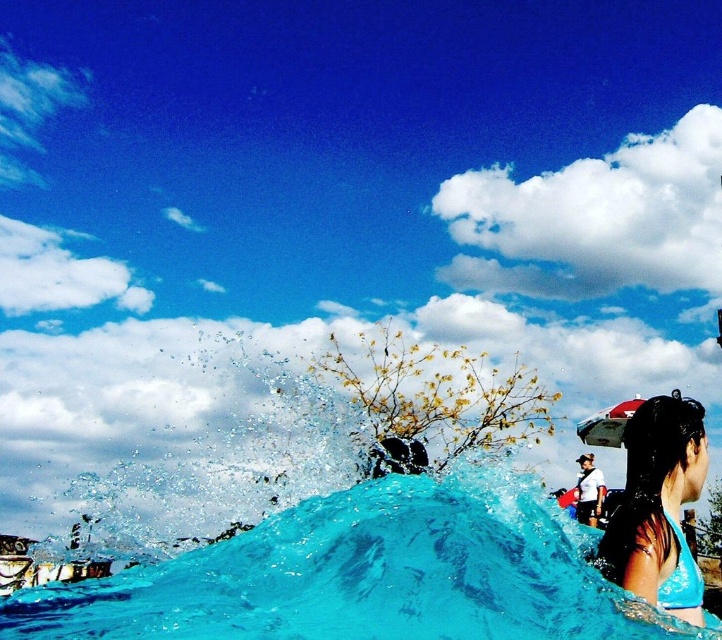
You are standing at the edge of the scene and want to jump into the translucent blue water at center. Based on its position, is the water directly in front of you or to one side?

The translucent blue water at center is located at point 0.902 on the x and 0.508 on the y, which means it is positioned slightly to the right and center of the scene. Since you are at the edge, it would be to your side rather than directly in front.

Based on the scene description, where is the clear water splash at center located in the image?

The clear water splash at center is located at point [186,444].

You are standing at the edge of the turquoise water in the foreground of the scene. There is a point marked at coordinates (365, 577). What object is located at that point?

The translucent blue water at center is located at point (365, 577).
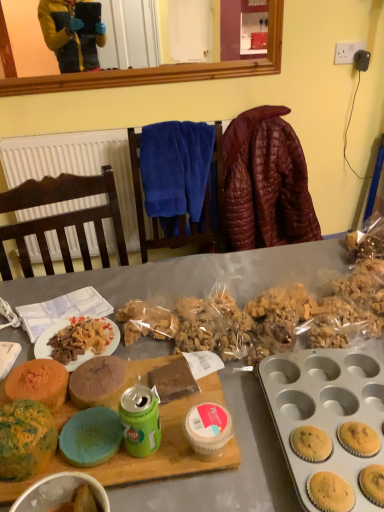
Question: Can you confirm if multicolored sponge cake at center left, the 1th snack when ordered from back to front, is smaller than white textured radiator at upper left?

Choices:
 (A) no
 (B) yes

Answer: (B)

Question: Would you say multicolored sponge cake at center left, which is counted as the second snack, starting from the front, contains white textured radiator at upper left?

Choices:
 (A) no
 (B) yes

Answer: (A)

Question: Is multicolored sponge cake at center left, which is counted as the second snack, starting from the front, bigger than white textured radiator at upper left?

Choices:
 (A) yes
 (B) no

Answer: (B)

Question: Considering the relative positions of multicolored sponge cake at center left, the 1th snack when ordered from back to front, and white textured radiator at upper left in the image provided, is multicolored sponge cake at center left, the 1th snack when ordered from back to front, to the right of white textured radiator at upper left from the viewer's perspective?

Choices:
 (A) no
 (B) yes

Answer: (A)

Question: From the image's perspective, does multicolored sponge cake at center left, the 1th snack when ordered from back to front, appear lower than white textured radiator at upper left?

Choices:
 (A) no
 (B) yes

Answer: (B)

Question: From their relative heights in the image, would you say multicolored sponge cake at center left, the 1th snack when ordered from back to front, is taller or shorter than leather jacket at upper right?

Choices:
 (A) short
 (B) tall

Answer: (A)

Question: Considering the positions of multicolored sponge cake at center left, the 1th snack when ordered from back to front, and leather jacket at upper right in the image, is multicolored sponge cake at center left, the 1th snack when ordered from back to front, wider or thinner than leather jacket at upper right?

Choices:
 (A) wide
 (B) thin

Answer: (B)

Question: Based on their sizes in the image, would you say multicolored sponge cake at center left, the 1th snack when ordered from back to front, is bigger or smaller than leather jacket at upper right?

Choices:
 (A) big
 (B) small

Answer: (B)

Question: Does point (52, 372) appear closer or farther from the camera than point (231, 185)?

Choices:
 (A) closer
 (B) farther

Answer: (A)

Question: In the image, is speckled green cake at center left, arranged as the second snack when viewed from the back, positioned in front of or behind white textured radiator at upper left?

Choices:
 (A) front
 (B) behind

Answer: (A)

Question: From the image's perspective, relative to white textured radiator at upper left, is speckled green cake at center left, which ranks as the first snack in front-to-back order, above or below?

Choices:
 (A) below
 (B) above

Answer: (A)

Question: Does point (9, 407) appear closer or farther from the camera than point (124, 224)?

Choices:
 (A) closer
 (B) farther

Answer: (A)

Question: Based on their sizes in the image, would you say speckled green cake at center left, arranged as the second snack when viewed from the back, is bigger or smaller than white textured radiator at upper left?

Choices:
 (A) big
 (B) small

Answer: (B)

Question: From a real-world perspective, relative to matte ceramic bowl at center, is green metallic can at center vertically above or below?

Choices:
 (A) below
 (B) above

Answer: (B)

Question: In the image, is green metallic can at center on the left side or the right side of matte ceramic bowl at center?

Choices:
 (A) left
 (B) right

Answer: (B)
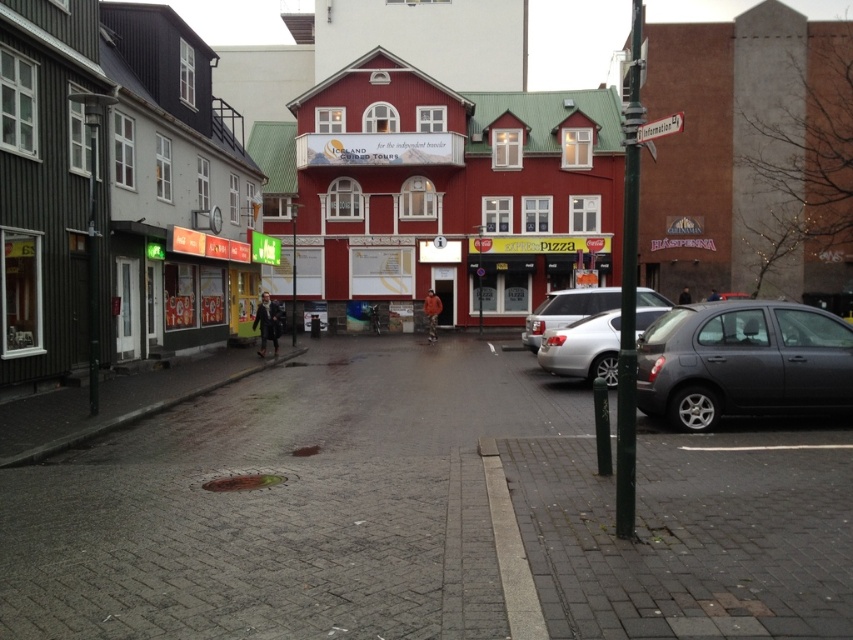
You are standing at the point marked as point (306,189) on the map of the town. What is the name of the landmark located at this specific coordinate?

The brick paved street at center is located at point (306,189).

--

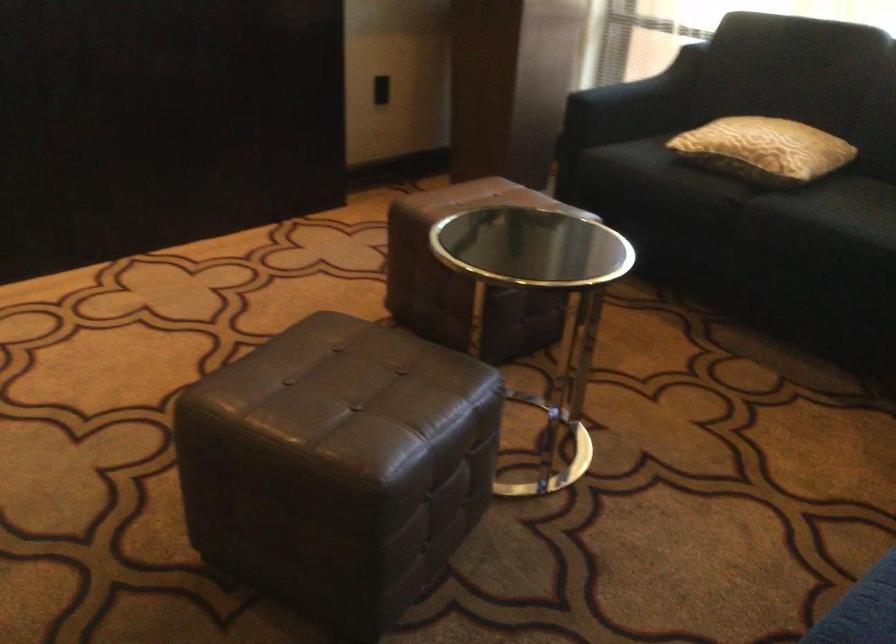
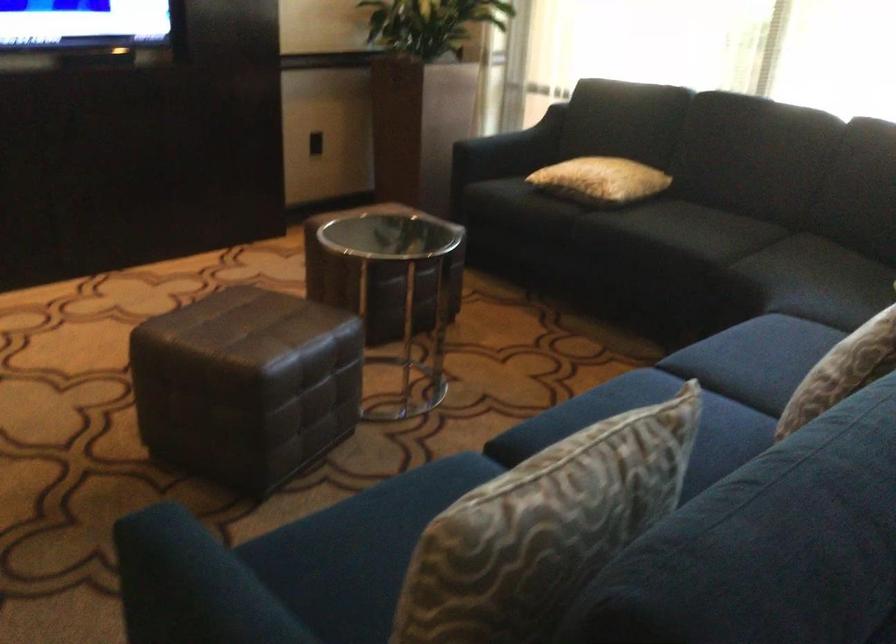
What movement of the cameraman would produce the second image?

Task: Please collect every line in the records above that contains the word "splash", and copy each one in full.

Expected answer:
Based on the scene description, where is the clear water splash at center located in the image?
The clear water splash at center is located at point [186,444].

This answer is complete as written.